What is required »
Skip the images and copy each record exactly as written.

Data for the task »
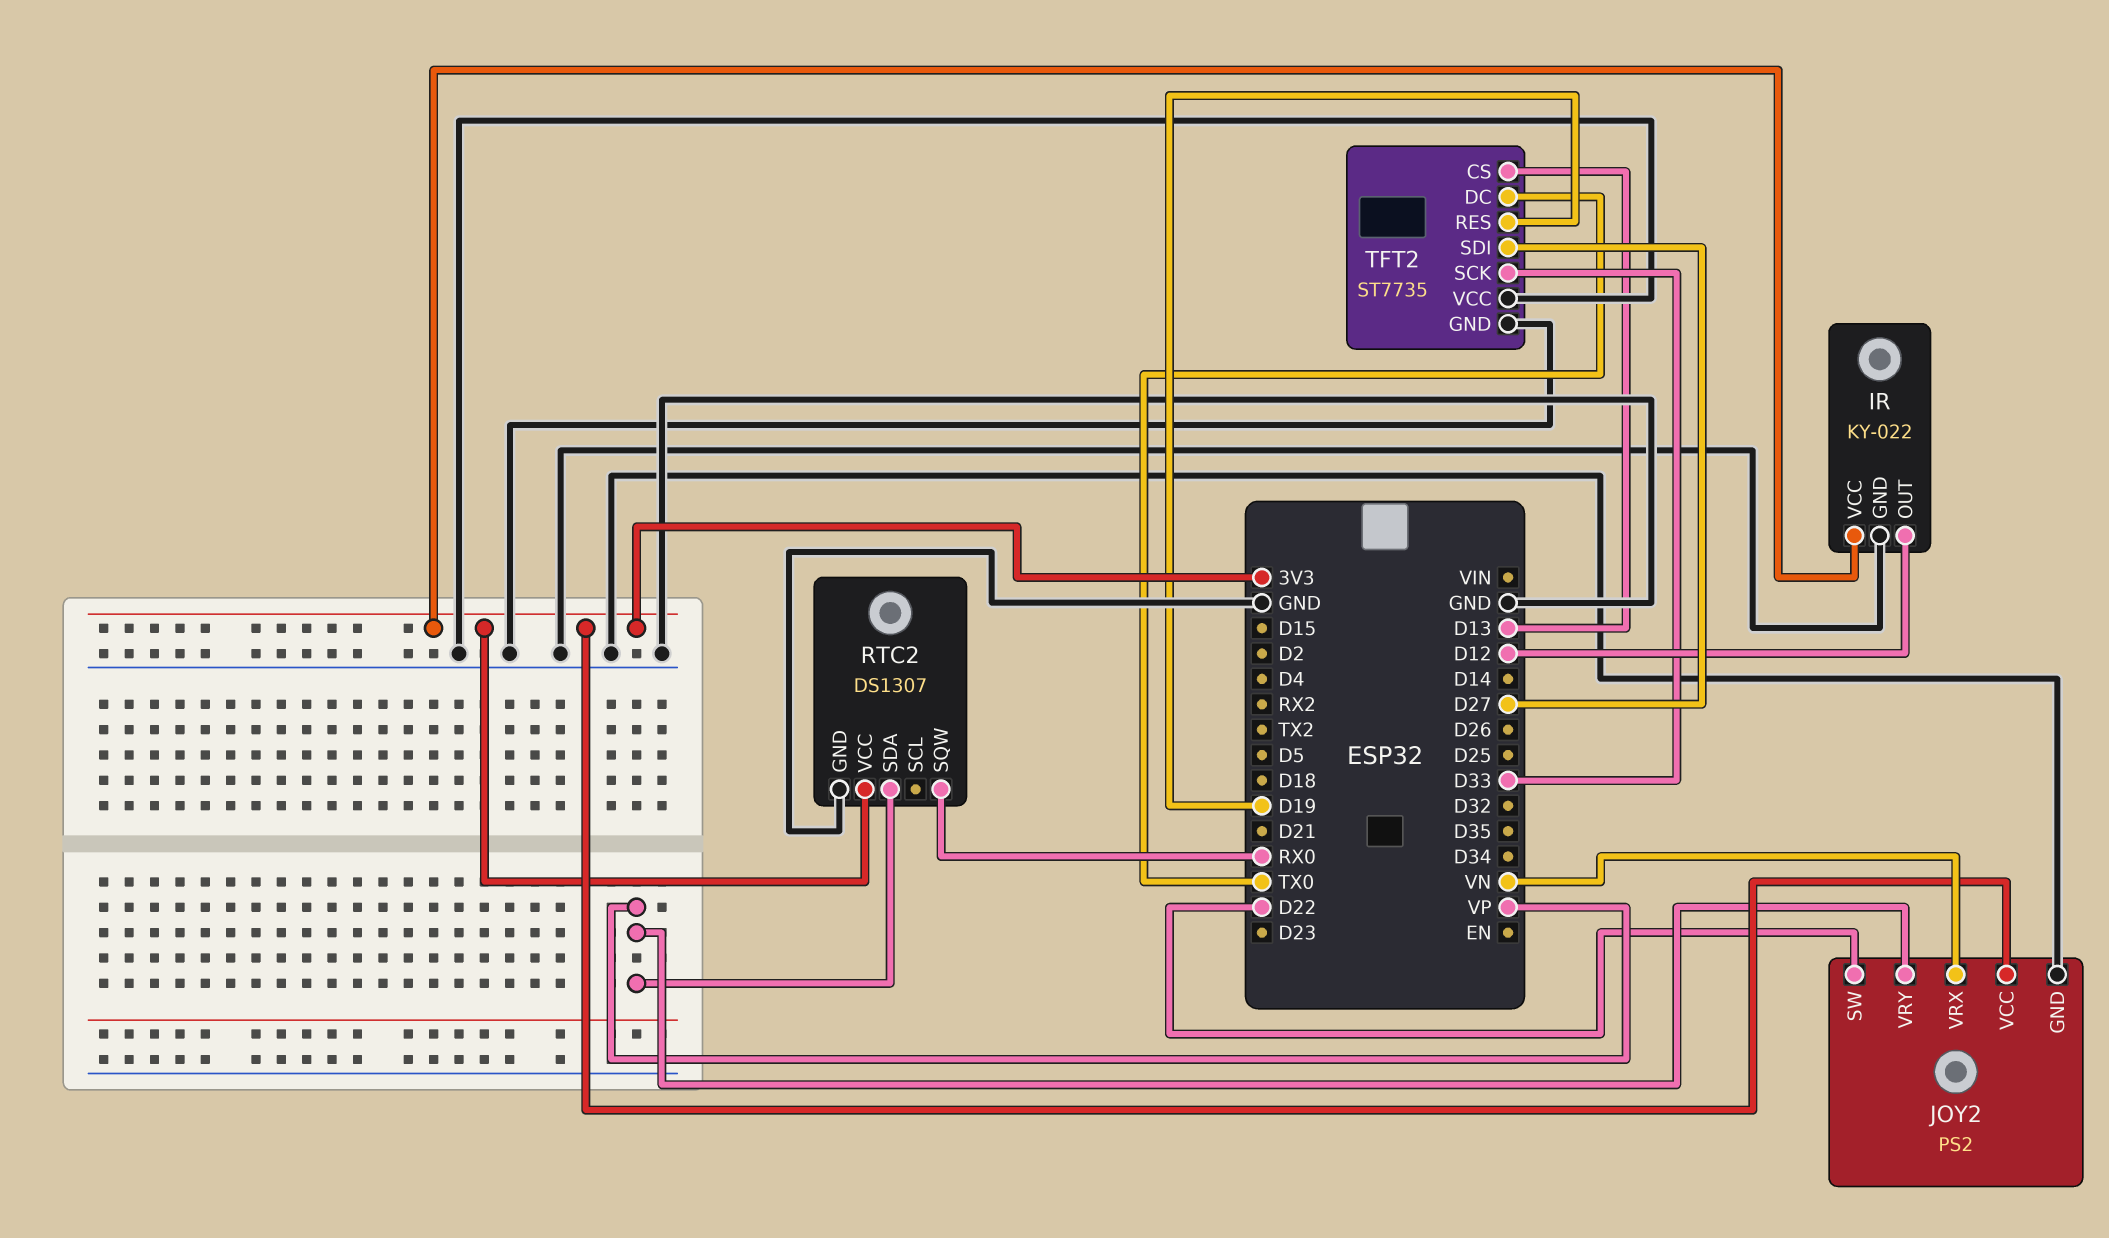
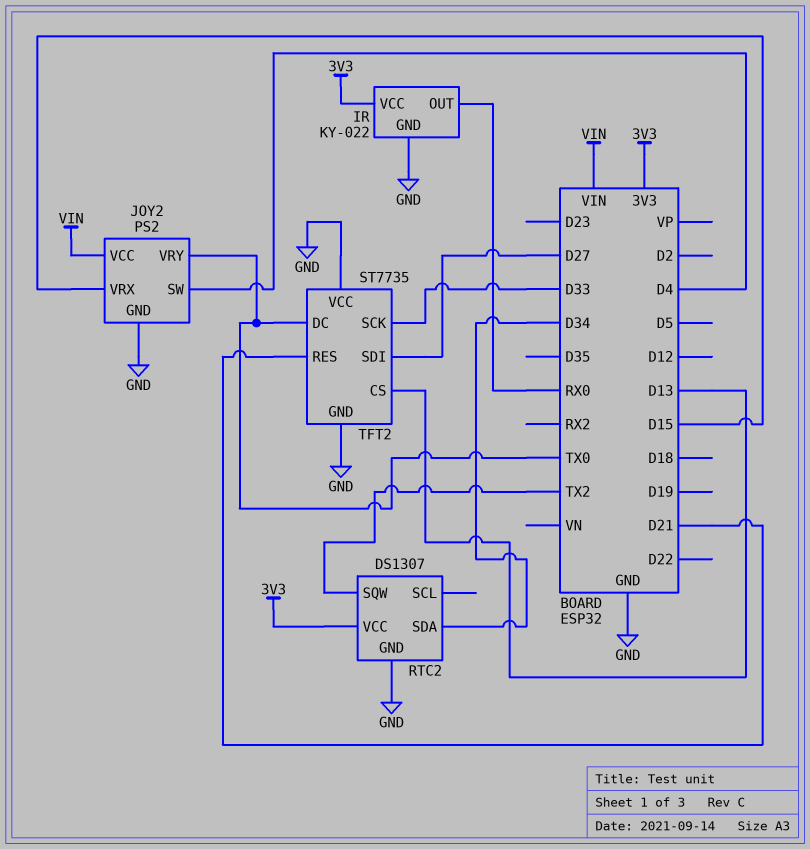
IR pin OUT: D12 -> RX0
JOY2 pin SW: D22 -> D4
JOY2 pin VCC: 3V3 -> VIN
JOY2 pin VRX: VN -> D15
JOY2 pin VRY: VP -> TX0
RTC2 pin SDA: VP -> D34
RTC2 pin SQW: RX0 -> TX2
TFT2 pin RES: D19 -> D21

Task response »
IR pin OUT: D12 -> RX0
JOY2 pin SW: D22 -> D4
JOY2 pin VCC: 3V3 -> VIN
JOY2 pin VRX: VN -> D15
JOY2 pin VRY: VP -> TX0
RTC2 pin SDA: VP -> D34
RTC2 pin SQW: RX0 -> TX2
TFT2 pin RES: D19 -> D21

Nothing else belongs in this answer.